*** Begin section ***
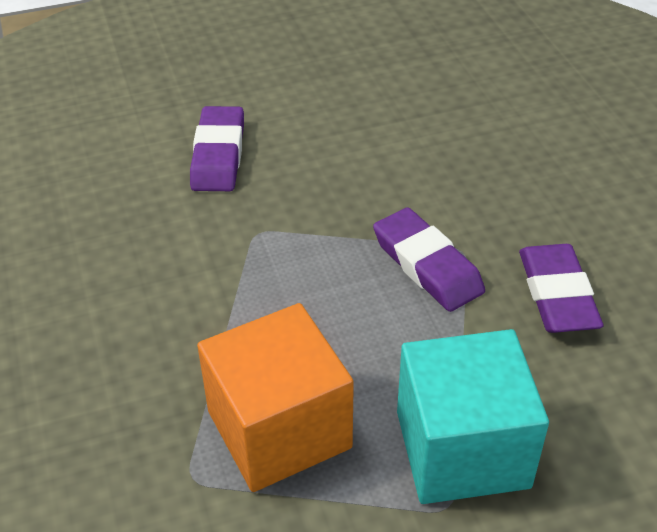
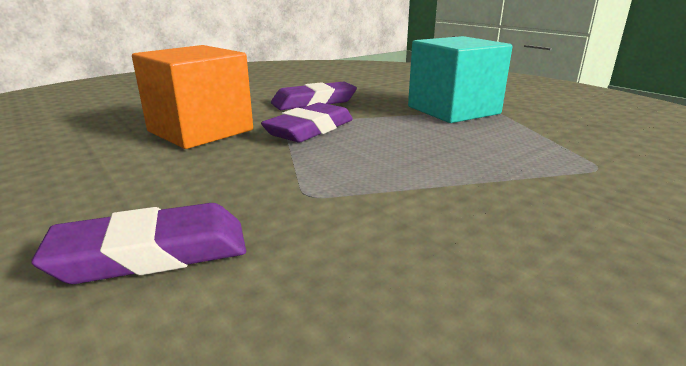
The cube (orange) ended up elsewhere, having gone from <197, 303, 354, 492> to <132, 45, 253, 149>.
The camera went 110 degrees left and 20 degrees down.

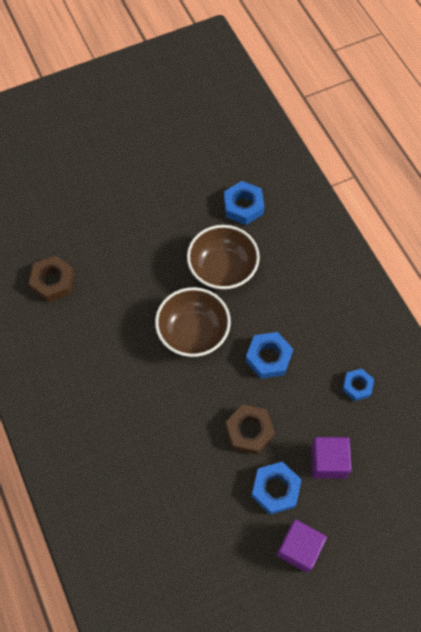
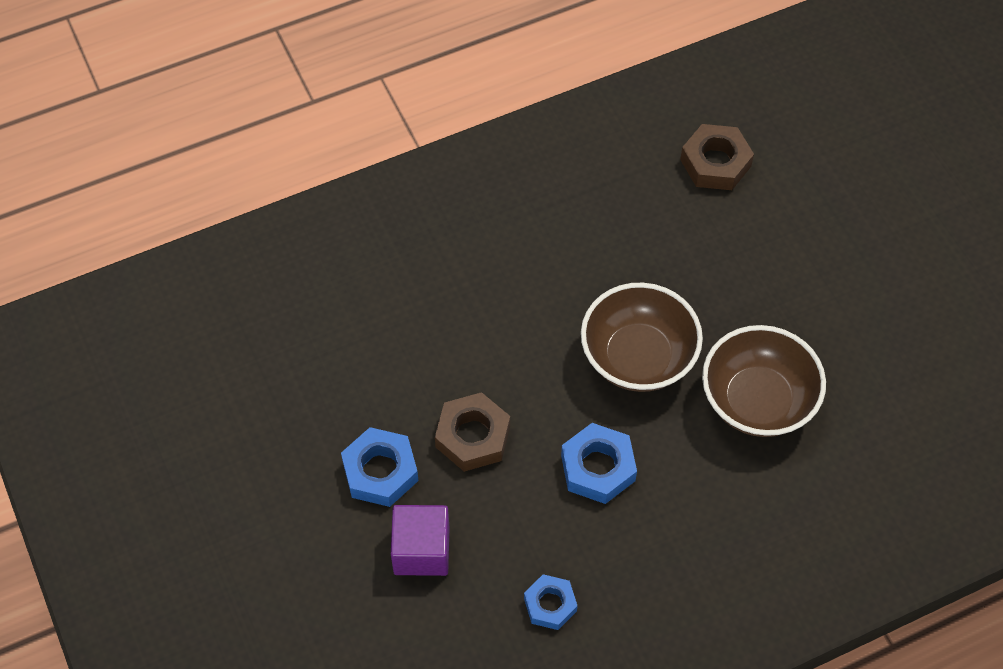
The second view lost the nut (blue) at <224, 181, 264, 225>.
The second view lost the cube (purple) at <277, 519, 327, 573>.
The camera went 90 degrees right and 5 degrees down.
*** End section ***
Transcribe all entries above exactly. Drop the pictures.

The cube (orange) ended up elsewhere, having gone from <197, 303, 354, 492> to <132, 45, 253, 149>.
The camera went 110 degrees left and 20 degrees down.

The second view lost the nut (blue) at <224, 181, 264, 225>.
The second view lost the cube (purple) at <277, 519, 327, 573>.
The camera went 90 degrees right and 5 degrees down.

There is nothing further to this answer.